--- START ---
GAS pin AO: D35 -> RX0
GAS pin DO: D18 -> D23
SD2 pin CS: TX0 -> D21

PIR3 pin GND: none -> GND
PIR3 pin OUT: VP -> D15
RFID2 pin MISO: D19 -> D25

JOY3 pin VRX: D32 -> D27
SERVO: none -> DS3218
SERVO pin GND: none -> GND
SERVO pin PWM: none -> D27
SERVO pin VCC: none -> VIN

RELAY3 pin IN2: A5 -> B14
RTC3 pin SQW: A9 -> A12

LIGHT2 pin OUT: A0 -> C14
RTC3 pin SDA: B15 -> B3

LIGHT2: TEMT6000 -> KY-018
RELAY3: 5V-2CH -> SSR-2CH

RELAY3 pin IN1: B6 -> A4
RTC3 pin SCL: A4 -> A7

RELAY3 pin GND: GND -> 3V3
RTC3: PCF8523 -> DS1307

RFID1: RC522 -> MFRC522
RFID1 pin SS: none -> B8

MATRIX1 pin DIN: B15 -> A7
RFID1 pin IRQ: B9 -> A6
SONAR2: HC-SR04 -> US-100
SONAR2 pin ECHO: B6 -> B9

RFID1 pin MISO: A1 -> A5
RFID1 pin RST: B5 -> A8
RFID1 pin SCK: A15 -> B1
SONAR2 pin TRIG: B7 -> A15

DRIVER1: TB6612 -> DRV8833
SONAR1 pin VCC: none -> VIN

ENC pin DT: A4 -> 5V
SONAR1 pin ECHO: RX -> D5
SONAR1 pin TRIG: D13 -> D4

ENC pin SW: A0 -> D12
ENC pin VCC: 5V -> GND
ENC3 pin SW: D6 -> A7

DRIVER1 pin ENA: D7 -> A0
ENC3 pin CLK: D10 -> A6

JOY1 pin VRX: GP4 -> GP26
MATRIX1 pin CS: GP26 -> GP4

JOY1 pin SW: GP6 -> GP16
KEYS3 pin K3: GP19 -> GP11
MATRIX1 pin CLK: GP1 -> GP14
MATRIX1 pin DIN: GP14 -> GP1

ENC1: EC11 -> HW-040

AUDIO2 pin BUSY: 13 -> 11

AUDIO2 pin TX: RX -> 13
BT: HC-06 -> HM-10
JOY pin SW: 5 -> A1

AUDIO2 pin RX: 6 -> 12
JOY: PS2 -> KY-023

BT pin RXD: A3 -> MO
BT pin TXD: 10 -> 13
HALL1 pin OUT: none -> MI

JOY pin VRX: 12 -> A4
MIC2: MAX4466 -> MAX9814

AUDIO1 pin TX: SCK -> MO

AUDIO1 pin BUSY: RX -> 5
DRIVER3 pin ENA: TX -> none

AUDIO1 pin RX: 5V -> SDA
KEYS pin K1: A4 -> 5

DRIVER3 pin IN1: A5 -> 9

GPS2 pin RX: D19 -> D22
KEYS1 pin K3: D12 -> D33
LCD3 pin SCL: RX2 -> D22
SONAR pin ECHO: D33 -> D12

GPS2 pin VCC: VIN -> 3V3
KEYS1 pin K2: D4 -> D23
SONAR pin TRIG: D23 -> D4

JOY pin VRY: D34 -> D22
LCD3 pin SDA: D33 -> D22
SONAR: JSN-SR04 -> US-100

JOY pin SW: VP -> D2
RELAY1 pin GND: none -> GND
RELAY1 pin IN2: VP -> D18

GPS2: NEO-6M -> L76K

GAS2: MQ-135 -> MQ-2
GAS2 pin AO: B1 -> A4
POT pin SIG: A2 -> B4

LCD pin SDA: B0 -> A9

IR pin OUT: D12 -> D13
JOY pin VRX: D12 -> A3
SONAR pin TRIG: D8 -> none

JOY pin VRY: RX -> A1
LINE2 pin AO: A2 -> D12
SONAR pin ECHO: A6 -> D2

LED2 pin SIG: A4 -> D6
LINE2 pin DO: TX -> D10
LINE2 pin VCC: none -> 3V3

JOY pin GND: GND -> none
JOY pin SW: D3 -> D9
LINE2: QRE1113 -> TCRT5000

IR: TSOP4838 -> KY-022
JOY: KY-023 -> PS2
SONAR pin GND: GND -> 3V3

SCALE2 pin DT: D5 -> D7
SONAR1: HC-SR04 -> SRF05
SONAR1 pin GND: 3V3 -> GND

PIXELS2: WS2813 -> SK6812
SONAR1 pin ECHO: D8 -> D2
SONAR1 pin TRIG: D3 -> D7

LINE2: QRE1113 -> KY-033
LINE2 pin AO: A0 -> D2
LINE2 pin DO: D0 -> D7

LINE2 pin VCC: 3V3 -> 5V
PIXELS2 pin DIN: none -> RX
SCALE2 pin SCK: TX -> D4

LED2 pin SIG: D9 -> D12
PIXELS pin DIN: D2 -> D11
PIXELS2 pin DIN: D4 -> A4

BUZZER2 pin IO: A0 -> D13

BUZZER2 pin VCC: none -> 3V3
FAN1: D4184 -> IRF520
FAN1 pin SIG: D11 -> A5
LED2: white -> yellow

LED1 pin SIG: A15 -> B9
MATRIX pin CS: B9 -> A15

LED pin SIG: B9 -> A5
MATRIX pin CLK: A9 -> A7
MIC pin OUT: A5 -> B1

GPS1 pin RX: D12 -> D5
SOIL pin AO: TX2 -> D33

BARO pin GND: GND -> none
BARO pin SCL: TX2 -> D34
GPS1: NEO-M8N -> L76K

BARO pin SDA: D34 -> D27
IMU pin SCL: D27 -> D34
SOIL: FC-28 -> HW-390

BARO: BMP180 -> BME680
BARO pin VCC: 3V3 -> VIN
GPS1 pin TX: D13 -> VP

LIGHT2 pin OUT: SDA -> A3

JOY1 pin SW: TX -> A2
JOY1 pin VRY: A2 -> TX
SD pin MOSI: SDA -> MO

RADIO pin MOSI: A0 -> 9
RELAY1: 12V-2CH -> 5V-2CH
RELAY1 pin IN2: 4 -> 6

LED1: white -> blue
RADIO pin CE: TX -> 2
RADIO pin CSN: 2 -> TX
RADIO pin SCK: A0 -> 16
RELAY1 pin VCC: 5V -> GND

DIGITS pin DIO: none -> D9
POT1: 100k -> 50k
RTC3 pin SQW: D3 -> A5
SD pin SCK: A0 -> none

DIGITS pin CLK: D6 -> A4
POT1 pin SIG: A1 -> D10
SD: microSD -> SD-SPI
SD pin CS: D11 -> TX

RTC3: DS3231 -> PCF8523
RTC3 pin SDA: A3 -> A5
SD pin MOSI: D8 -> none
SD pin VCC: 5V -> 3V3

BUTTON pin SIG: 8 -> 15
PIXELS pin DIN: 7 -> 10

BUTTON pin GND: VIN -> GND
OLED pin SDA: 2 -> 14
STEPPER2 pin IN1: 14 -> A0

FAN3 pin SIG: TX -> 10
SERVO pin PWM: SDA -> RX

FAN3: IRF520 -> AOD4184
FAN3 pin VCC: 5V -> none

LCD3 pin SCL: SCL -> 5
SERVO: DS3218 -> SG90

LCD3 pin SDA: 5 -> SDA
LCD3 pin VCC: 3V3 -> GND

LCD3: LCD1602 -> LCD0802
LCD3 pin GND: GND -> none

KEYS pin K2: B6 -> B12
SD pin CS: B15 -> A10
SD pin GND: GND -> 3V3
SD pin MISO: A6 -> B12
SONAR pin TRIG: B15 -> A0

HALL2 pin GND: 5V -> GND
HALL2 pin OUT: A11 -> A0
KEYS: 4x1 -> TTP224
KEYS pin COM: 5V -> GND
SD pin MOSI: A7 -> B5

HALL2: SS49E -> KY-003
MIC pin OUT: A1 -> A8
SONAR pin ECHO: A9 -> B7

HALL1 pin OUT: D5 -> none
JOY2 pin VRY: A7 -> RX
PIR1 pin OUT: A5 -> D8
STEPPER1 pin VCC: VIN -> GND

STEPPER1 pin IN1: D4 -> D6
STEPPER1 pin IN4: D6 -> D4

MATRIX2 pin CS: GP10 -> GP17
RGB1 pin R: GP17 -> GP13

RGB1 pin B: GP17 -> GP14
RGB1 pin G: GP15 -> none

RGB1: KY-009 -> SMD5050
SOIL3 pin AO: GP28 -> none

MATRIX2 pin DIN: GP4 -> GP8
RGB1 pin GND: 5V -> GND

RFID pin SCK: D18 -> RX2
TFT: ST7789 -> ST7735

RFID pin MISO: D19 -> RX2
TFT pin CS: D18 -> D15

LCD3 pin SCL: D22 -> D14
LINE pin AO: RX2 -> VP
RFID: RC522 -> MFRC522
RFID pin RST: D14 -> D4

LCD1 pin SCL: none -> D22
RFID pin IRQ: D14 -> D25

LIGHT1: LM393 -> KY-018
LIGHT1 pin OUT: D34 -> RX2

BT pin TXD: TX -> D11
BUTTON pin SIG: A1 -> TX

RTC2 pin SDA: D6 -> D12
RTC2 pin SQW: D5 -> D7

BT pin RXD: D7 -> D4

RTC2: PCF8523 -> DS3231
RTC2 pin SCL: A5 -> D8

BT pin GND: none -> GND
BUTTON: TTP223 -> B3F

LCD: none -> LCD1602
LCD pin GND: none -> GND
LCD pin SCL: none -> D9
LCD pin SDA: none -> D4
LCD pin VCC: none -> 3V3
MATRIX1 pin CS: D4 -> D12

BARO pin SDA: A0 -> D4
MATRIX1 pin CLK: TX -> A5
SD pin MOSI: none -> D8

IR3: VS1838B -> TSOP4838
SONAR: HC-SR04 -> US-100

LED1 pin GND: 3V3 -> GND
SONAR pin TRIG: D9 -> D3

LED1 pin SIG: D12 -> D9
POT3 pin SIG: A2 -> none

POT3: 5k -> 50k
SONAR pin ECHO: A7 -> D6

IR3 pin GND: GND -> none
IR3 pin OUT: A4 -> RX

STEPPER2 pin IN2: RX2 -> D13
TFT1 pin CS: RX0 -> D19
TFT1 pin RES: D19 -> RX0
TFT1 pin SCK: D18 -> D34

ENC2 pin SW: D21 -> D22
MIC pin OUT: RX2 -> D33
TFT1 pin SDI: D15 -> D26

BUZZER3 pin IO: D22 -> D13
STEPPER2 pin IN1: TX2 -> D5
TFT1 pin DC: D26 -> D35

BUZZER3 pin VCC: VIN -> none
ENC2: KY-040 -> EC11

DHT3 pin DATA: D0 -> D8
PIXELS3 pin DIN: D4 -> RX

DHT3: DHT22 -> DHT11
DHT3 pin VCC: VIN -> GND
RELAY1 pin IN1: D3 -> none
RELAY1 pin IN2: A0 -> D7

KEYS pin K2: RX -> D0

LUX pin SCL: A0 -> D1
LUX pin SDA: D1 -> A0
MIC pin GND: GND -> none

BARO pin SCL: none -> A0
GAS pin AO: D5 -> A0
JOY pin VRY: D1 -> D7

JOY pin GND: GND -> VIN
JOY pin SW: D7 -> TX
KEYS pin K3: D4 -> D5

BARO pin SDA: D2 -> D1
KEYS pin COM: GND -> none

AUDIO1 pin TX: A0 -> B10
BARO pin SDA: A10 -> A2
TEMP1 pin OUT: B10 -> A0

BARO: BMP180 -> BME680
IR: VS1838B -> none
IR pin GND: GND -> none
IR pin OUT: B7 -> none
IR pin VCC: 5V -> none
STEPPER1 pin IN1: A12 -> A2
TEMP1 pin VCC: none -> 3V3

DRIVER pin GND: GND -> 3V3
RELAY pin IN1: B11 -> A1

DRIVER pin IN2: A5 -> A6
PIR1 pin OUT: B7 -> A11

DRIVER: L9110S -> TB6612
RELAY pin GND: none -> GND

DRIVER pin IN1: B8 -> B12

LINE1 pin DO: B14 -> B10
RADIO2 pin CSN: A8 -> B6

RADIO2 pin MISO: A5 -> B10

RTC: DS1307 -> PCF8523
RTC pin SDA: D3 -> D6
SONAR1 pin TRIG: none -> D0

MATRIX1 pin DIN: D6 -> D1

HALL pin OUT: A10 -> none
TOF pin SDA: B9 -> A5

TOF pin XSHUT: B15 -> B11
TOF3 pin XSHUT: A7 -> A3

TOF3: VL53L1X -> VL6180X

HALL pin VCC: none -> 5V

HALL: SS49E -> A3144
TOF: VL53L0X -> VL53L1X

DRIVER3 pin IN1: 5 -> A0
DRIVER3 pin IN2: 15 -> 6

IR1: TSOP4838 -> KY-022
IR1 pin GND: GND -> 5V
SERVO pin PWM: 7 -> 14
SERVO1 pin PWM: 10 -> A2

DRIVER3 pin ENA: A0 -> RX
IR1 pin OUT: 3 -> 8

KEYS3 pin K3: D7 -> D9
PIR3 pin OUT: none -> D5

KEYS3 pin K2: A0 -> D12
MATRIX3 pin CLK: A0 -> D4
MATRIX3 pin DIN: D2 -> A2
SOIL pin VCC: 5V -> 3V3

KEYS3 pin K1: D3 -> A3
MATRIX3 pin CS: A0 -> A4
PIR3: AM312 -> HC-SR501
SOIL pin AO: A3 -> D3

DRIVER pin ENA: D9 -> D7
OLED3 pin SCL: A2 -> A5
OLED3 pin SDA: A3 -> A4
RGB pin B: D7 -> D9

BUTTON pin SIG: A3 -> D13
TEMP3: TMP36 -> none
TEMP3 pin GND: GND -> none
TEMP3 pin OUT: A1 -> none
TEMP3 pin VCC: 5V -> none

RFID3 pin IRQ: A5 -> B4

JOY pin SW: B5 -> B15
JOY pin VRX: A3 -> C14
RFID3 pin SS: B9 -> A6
--- END ---
Your task
Please give an exact copy of the lines above, beginning with the line containing "STEPPER2 pin IN1: 14 -> A0" and running through the line containing "TFT pin CS: D18 -> D15", and of no other lines.

Your response
STEPPER2 pin IN1: 14 -> A0

FAN3 pin SIG: TX -> 10
SERVO pin PWM: SDA -> RX

FAN3: IRF520 -> AOD4184
FAN3 pin VCC: 5V -> none

LCD3 pin SCL: SCL -> 5
SERVO: DS3218 -> SG90

LCD3 pin SDA: 5 -> SDA
LCD3 pin VCC: 3V3 -> GND

LCD3: LCD1602 -> LCD0802
LCD3 pin GND: GND -> none

KEYS pin K2: B6 -> B12
SD pin CS: B15 -> A10
SD pin GND: GND -> 3V3
SD pin MISO: A6 -> B12
SONAR pin TRIG: B15 -> A0

HALL2 pin GND: 5V -> GND
HALL2 pin OUT: A11 -> A0
KEYS: 4x1 -> TTP224
KEYS pin COM: 5V -> GND
SD pin MOSI: A7 -> B5

HALL2: SS49E -> KY-003
MIC pin OUT: A1 -> A8
SONAR pin ECHO: A9 -> B7

HALL1 pin OUT: D5 -> none
JOY2 pin VRY: A7 -> RX
PIR1 pin OUT: A5 -> D8
STEPPER1 pin VCC: VIN -> GND

STEPPER1 pin IN1: D4 -> D6
STEPPER1 pin IN4: D6 -> D4

MATRIX2 pin CS: GP10 -> GP17
RGB1 pin R: GP17 -> GP13

RGB1 pin B: GP17 -> GP14
RGB1 pin G: GP15 -> none

RGB1: KY-009 -> SMD5050
SOIL3 pin AO: GP28 -> none

MATRIX2 pin DIN: GP4 -> GP8
RGB1 pin GND: 5V -> GND

RFID pin SCK: D18 -> RX2
TFT: ST7789 -> ST7735

RFID pin MISO: D19 -> RX2
TFT pin CS: D18 -> D15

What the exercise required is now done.